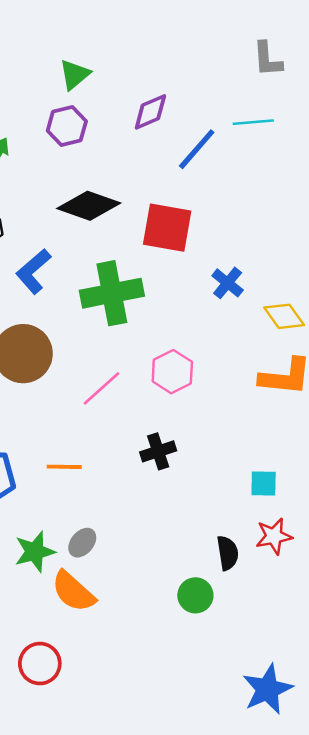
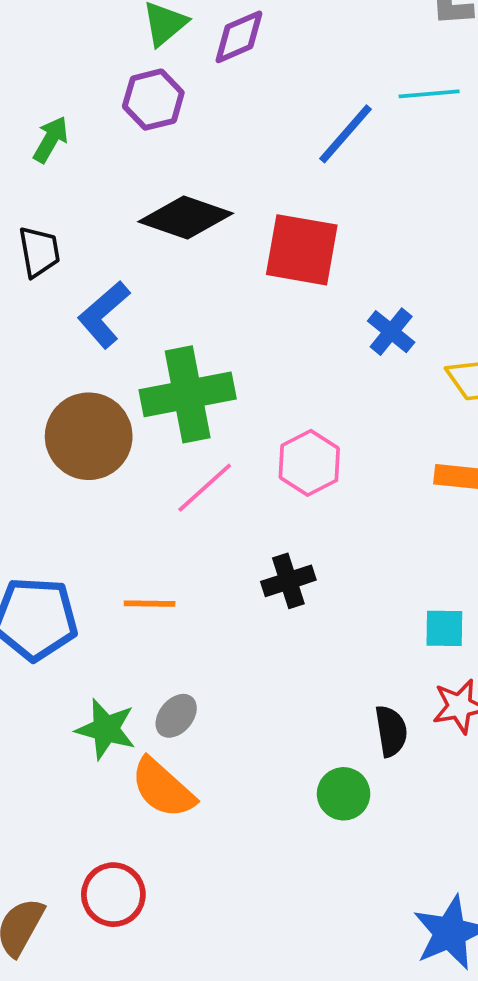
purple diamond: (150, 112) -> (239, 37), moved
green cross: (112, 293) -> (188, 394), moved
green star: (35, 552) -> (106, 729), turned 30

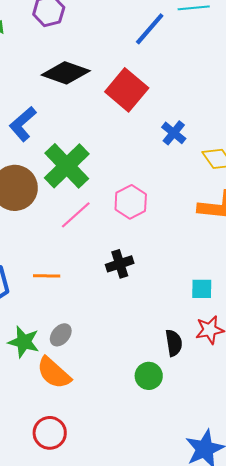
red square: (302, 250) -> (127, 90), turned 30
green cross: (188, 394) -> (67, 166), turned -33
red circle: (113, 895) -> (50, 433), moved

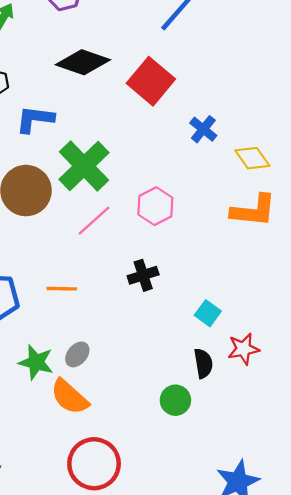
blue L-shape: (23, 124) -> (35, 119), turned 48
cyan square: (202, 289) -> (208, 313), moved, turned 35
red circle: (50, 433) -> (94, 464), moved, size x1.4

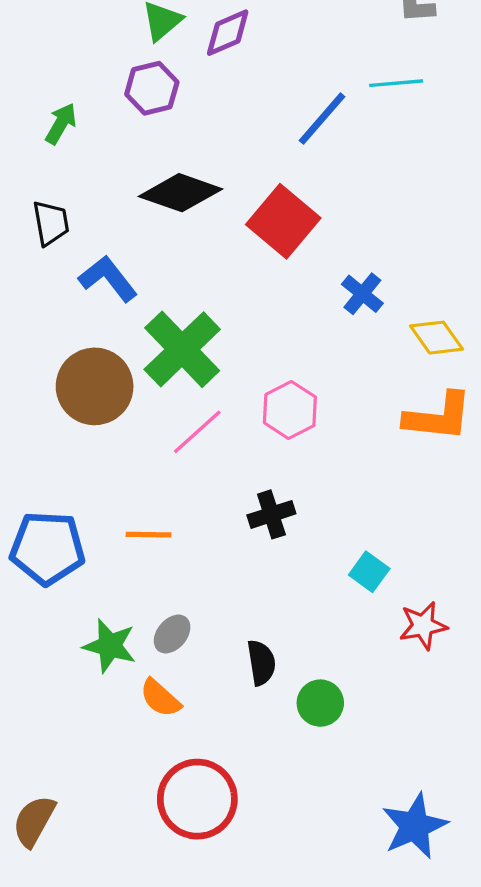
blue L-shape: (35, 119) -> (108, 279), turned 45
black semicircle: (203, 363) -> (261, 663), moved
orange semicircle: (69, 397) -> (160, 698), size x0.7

__PROBLEM TO SOLVE__:
From the first line of the listing above, repeat every line through the one holding "blue L-shape: (23, 124)". Both ends count, and pictures stay out.

__SOLUTION TO THE PROBLEM__:
purple diamond: (150, 112) -> (239, 37), moved
green cross: (112, 293) -> (188, 394), moved
green star: (35, 552) -> (106, 729), turned 30

red square: (302, 250) -> (127, 90), turned 30
green cross: (188, 394) -> (67, 166), turned -33
red circle: (113, 895) -> (50, 433), moved

blue L-shape: (23, 124) -> (35, 119), turned 48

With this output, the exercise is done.